Exercise objective - For the data below, say how many lines contain "none". Only the number should be given.

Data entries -

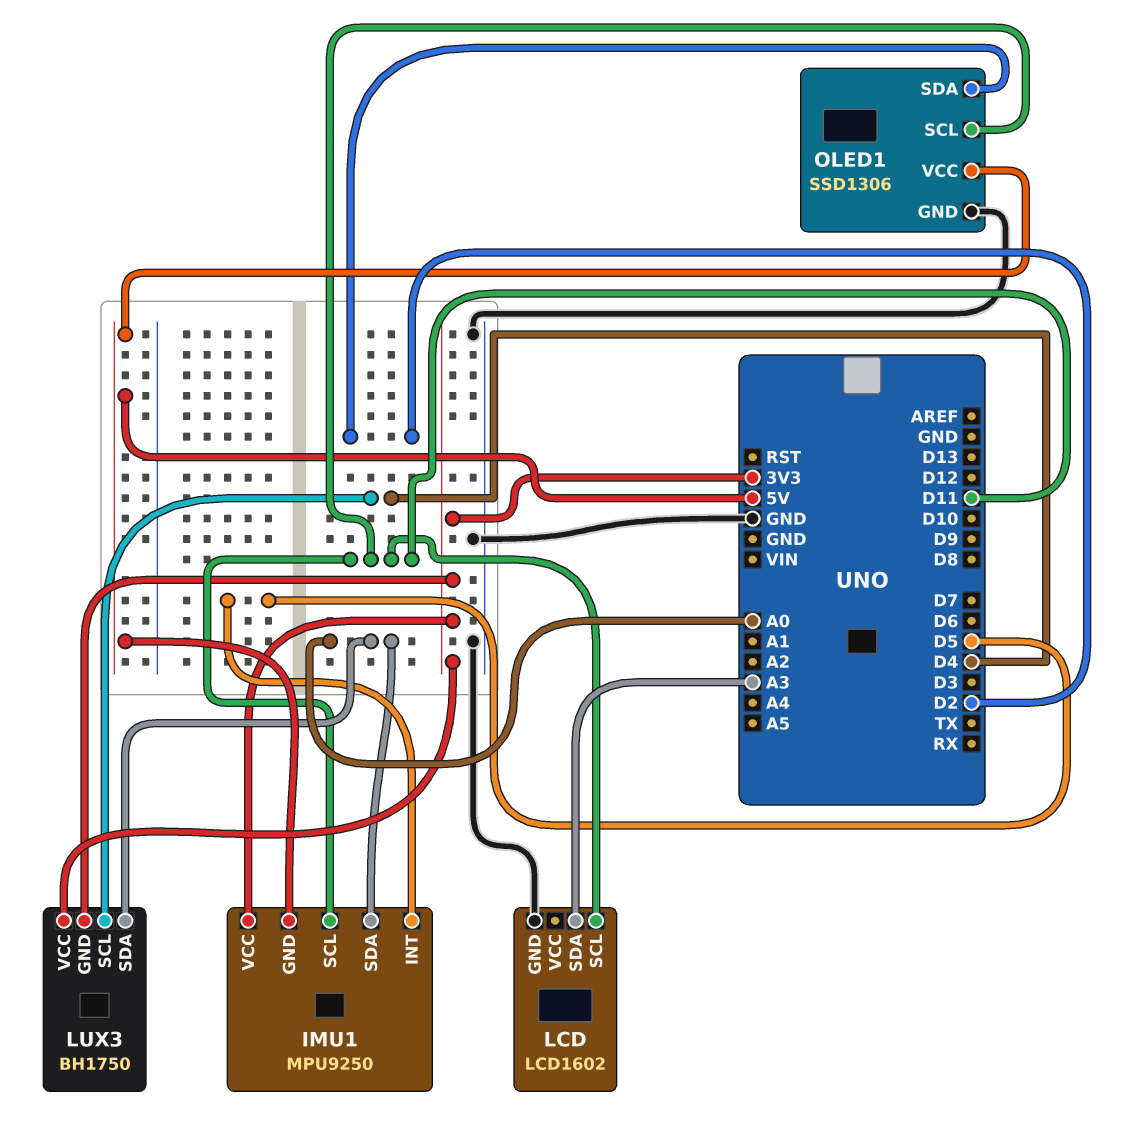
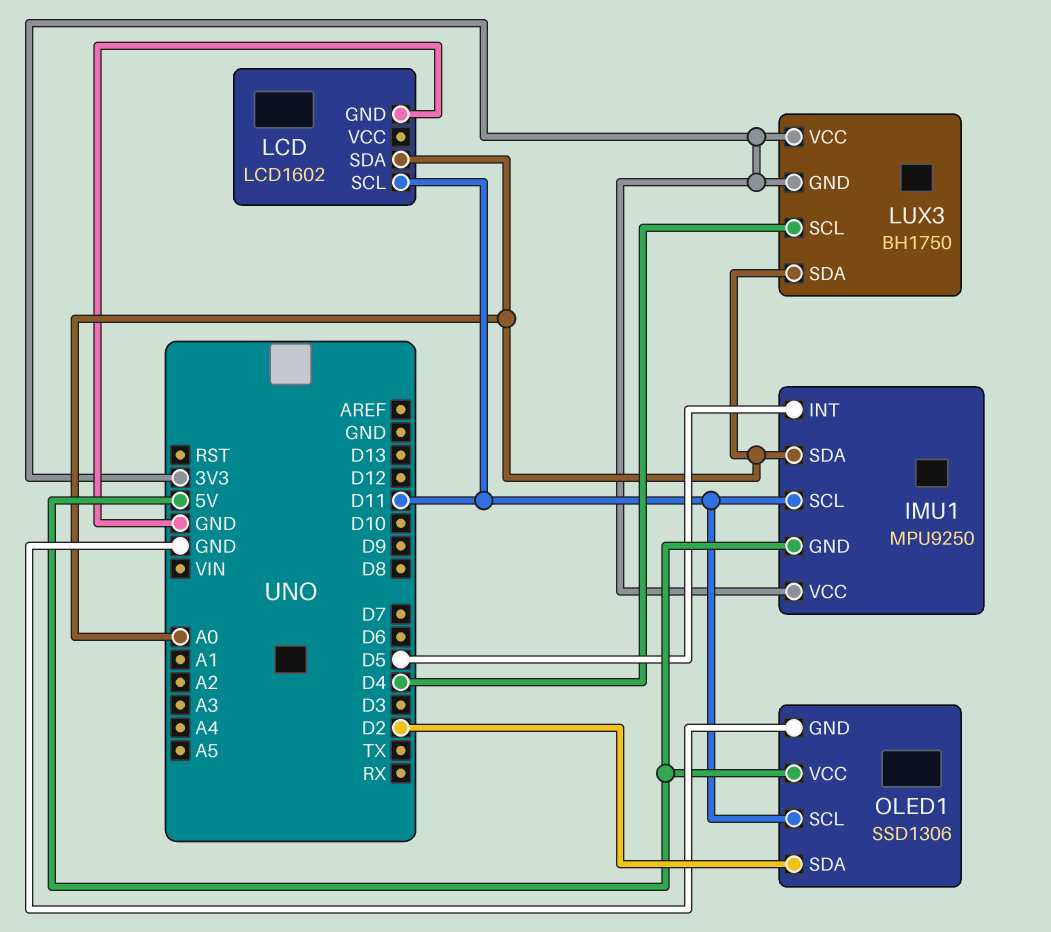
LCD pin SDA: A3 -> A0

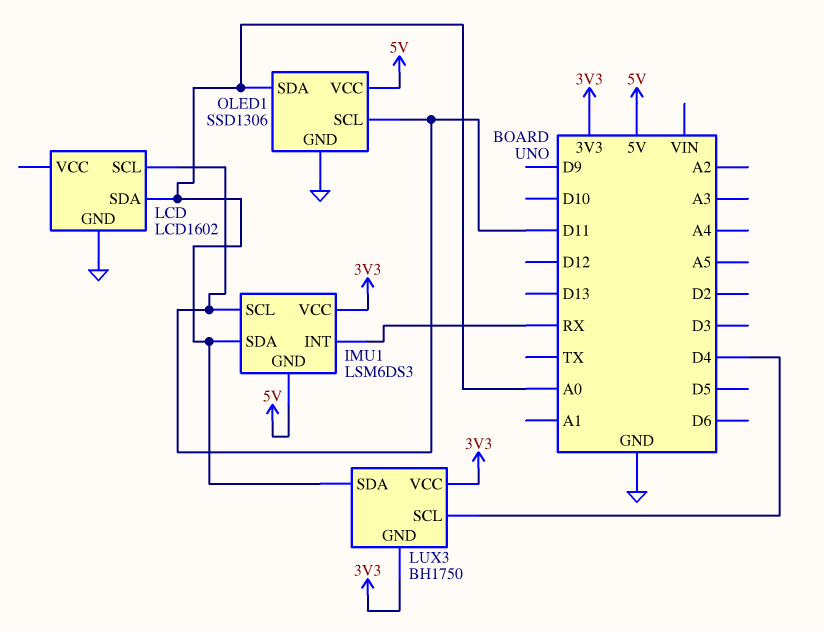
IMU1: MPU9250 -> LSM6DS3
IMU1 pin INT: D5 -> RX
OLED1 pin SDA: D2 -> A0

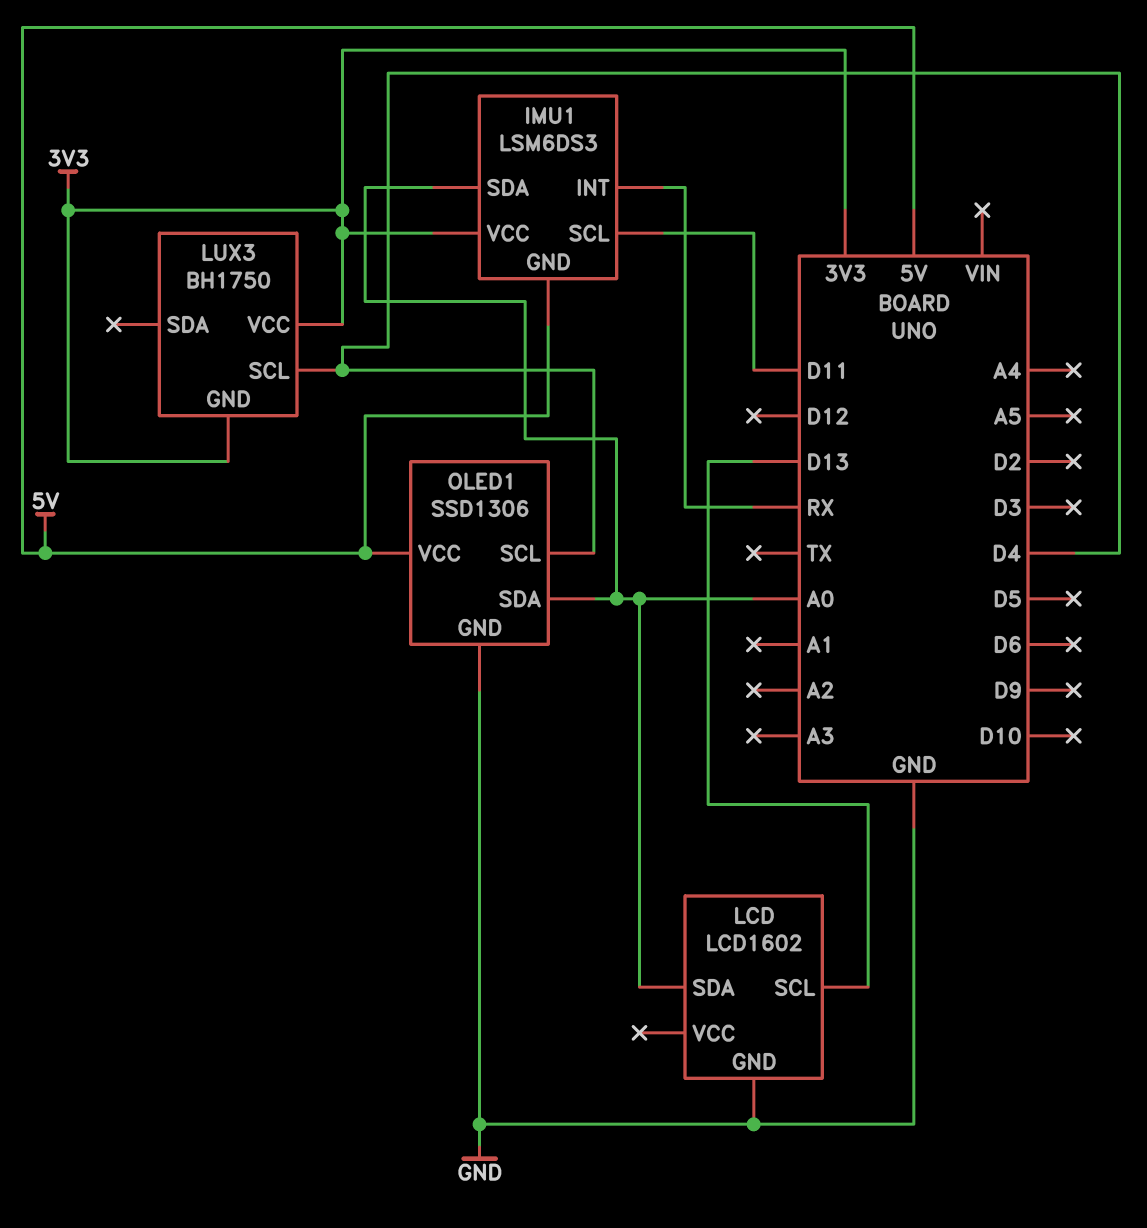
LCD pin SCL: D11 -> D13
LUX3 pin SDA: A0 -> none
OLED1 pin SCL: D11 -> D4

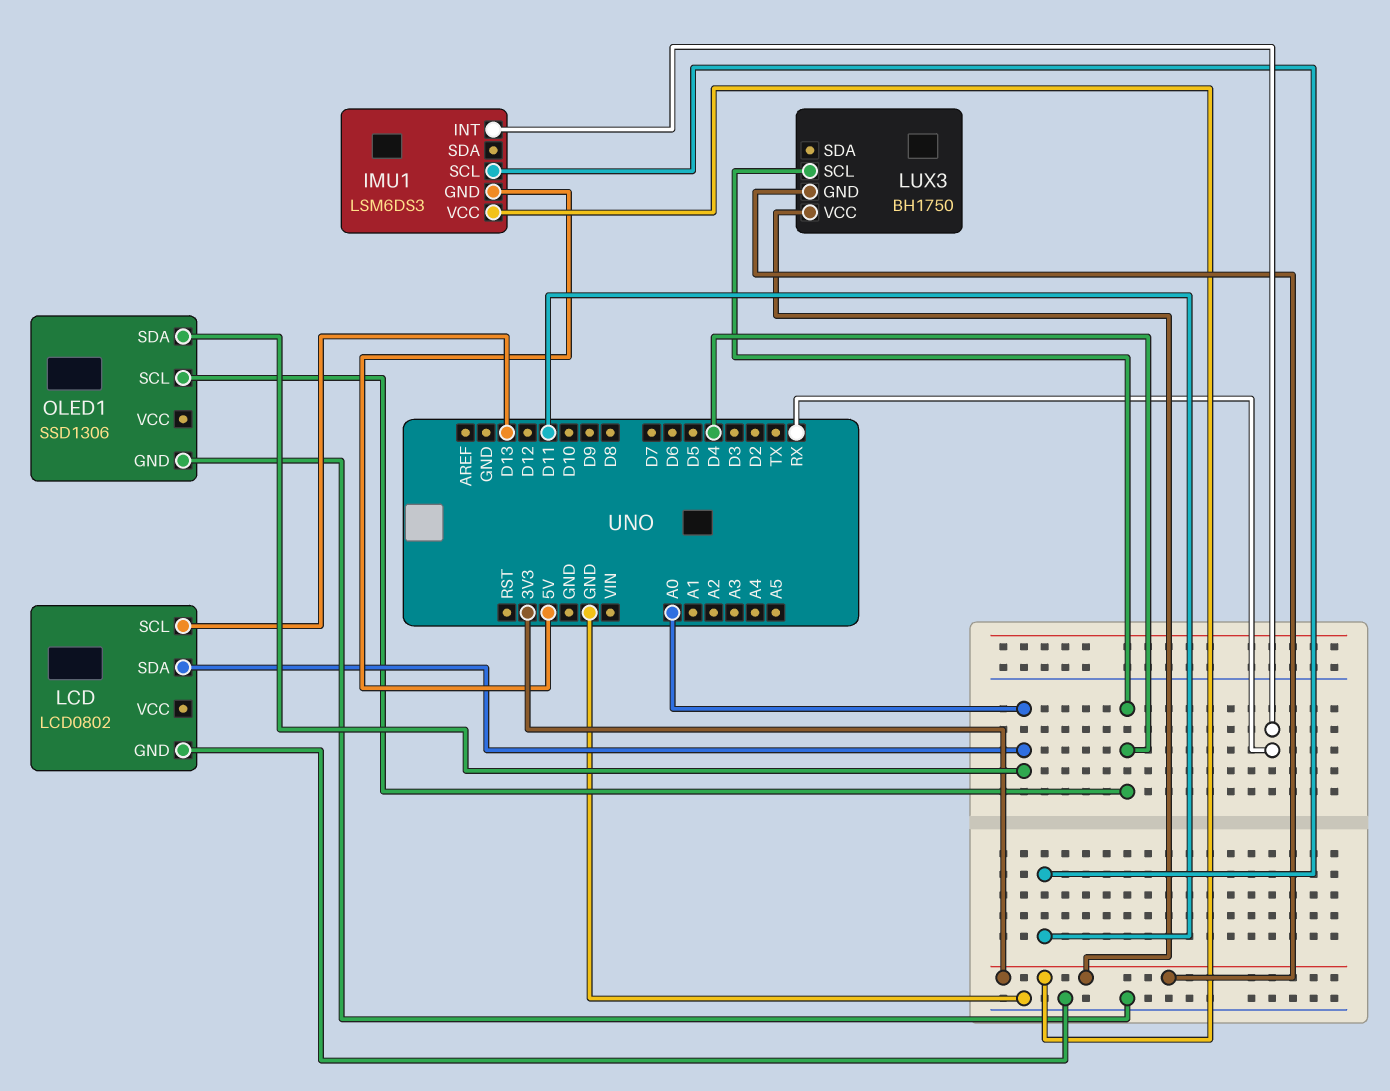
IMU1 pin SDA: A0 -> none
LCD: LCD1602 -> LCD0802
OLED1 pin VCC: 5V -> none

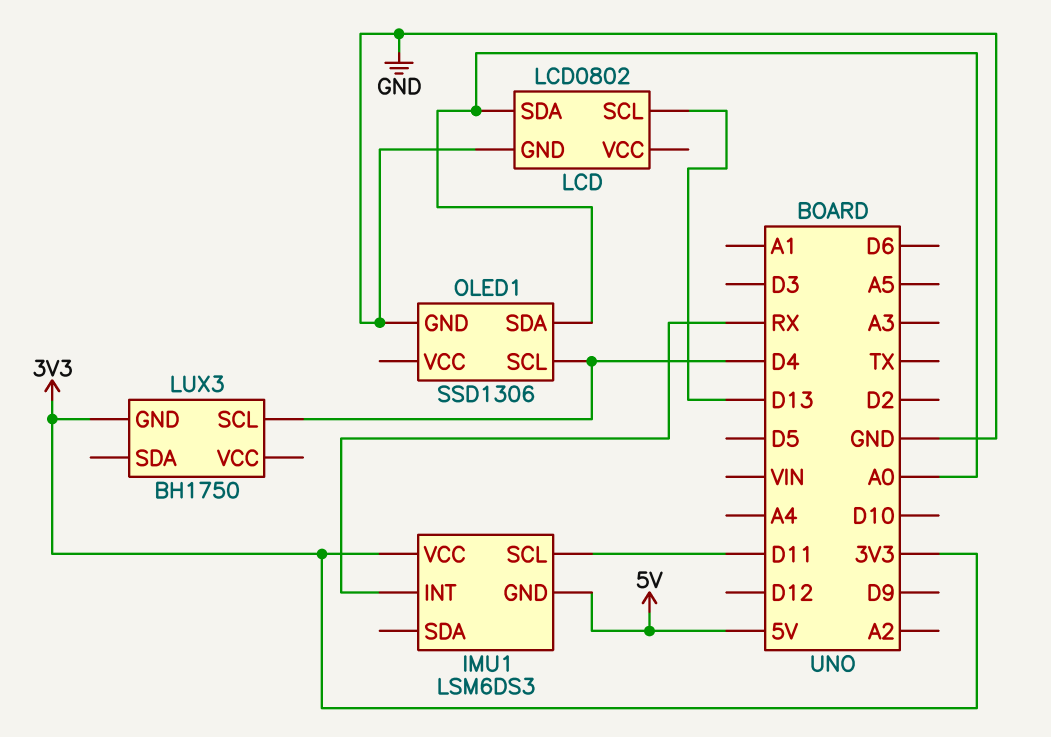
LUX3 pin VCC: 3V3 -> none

Expected output - 4